● De opgave
Typt u alle onderstaande items woordelijk over en laat u de afbeeldingen daarbij weg.

========================

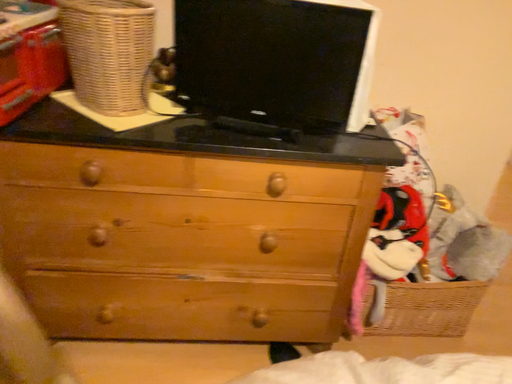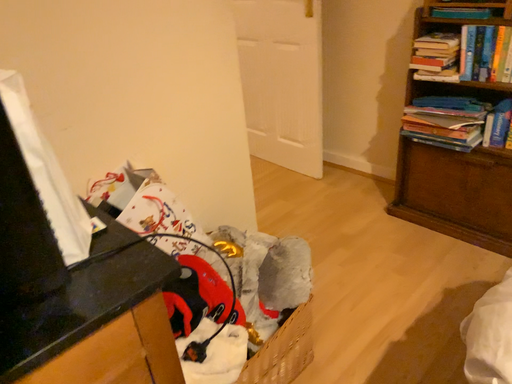
Question: How did the camera likely rotate when shooting the video?

Choices:
 (A) rotated downward
 (B) rotated upward

Answer: (B)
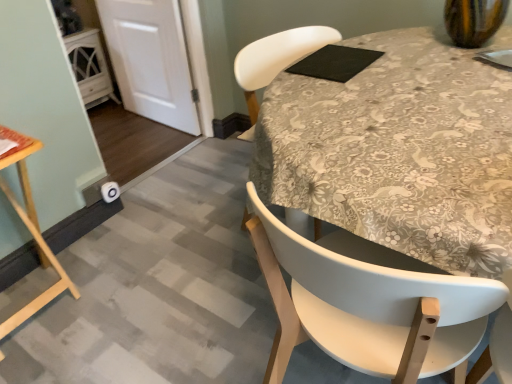
Locate an element on the screen. vacant space to the right of black matte pad at upper center is located at coordinates (386, 54).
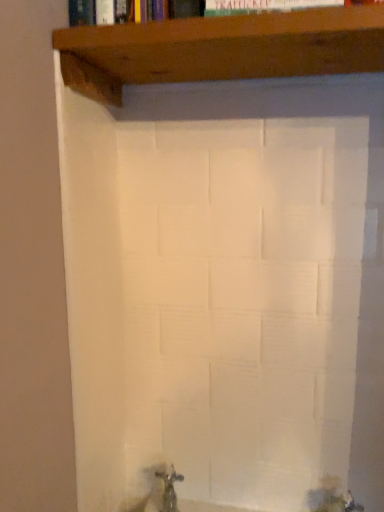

========================

● Uitwerking opgave
Question: How did the camera likely rotate when shooting the video?

Choices:
 (A) rotated downward
 (B) rotated upward

Answer: (B)
Locate an element on the screen. vacant space to the right of black matte pad at upper center is located at coordinates (386, 54).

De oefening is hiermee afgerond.